## [GIVEN TASK]
Count the lines in the records below that contain the word "diamond", and reply with only that number.

## [RECORDS FOR THIS EXERCISE]
..............................
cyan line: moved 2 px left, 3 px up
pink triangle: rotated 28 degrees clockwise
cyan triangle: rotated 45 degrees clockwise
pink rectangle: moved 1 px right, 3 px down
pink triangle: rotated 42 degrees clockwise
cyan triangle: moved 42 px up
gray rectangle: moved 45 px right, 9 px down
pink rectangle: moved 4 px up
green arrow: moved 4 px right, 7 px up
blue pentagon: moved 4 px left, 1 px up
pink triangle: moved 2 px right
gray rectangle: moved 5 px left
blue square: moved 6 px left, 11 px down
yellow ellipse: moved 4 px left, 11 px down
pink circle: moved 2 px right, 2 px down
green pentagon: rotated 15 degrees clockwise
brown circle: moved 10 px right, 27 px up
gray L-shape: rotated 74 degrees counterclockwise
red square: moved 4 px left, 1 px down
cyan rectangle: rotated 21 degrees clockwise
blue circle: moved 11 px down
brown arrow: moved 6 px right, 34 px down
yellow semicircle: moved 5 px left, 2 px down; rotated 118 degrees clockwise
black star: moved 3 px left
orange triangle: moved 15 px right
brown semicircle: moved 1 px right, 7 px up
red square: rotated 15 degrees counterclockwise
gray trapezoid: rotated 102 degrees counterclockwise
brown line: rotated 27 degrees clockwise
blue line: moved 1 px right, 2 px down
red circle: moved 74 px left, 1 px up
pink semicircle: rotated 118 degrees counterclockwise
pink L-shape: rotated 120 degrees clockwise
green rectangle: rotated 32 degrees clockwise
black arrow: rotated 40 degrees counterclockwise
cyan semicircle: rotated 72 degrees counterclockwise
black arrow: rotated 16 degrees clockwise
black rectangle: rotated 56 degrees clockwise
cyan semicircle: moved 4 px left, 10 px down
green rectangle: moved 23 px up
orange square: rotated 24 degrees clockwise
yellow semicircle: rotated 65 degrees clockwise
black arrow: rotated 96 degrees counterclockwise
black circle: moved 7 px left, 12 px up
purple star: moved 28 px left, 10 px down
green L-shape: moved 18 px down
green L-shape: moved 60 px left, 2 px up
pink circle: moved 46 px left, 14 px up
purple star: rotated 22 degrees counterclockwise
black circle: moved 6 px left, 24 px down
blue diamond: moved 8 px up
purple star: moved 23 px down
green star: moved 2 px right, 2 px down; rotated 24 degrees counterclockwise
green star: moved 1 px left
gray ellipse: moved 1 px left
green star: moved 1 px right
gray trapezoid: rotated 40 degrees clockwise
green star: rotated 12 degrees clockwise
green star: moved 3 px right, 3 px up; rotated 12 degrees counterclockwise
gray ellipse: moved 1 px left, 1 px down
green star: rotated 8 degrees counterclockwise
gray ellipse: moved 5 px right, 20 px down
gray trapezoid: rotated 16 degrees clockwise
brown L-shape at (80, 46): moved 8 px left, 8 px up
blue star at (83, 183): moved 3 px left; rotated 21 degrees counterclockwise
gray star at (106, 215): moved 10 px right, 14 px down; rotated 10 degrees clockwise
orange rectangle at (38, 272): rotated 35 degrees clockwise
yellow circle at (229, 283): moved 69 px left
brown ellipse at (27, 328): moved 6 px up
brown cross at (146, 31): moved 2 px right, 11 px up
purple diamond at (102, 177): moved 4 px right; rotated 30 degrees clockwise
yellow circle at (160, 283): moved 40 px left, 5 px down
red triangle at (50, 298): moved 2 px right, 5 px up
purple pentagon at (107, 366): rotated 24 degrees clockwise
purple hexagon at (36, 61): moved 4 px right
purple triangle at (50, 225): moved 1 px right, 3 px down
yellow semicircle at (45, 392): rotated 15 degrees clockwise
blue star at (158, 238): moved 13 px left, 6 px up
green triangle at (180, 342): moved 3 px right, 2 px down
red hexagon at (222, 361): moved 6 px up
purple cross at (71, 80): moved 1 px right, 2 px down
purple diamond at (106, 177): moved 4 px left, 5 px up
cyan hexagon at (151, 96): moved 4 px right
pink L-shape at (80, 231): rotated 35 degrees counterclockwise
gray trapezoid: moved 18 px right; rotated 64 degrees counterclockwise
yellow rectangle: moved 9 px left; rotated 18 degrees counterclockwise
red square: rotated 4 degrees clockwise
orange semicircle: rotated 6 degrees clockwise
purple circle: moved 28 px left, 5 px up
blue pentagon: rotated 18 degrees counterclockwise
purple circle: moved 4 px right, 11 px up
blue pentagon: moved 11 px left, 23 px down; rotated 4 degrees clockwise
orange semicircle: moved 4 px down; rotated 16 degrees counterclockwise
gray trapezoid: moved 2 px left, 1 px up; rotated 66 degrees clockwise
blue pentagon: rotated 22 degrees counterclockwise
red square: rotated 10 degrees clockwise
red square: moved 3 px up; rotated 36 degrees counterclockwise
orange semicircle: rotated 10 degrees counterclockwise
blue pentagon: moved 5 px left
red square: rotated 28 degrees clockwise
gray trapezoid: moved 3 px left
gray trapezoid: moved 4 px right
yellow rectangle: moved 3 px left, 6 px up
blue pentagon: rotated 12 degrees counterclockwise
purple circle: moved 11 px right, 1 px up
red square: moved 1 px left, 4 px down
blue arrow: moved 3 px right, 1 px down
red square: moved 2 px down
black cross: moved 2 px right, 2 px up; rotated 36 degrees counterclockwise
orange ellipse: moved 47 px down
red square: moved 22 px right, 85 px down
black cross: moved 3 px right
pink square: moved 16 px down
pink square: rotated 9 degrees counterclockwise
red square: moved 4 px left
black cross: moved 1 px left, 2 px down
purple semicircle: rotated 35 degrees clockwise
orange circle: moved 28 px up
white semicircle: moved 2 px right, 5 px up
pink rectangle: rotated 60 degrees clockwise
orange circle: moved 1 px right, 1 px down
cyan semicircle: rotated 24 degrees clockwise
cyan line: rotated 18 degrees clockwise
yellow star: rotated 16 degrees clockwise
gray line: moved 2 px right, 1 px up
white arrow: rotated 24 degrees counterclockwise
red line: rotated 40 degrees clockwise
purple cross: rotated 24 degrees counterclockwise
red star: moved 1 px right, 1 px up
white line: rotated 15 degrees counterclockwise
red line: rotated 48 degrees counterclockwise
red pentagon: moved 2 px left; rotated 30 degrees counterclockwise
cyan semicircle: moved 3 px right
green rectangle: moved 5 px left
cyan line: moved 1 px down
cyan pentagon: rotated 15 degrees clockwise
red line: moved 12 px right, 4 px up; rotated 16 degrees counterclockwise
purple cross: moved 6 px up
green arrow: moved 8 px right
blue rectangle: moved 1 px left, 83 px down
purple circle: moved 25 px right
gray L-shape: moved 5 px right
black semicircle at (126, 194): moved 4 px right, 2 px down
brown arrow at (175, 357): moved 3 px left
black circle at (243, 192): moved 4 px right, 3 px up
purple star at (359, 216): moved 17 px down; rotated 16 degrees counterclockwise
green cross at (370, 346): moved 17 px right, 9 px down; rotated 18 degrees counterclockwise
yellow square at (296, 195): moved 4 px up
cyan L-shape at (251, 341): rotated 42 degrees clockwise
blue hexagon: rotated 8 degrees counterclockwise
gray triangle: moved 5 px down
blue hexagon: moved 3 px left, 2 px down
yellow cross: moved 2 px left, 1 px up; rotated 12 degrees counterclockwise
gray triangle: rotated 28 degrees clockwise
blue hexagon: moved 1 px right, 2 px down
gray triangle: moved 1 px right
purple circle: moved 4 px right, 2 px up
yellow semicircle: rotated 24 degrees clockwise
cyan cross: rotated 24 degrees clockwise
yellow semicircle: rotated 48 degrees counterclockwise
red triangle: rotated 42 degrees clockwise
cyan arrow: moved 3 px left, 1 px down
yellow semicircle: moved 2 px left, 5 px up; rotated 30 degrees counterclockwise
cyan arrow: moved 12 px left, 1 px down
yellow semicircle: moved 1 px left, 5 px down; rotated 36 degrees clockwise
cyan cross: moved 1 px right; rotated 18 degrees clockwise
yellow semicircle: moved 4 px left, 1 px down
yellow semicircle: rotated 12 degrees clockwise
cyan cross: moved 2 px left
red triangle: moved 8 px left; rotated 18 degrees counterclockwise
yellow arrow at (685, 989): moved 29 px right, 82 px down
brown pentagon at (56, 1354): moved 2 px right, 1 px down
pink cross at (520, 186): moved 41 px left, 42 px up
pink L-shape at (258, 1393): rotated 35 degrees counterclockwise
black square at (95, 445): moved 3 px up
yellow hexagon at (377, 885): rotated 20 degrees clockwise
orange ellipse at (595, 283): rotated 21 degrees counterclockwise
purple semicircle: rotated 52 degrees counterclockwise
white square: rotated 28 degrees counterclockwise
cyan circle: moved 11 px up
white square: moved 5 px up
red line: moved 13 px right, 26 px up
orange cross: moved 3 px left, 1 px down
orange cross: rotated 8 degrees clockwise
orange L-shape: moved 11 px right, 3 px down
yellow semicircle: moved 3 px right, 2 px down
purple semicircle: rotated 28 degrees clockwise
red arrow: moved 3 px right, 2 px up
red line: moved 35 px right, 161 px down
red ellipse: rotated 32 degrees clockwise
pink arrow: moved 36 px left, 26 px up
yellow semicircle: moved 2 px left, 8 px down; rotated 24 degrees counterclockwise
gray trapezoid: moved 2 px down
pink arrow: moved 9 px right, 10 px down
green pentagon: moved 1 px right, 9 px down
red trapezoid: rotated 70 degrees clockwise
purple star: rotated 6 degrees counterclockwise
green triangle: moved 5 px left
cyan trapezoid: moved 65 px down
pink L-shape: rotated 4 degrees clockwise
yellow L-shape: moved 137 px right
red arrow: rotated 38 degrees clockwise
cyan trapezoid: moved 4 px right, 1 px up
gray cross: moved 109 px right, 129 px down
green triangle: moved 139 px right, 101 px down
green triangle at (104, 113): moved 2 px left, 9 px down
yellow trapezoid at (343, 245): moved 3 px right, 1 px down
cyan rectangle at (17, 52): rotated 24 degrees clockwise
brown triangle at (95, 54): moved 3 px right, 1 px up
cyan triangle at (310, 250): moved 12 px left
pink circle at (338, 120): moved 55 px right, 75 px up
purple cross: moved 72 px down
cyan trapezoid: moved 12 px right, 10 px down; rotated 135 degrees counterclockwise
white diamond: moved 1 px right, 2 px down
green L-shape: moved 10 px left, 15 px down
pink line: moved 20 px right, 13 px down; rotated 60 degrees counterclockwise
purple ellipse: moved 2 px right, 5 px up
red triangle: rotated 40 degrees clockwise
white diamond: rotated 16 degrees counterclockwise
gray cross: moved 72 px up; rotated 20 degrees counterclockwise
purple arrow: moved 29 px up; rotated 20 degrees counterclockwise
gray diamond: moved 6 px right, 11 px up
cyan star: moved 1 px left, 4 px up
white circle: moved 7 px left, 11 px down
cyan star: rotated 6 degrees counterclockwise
..............................
## [FINISHED ANSWER]
6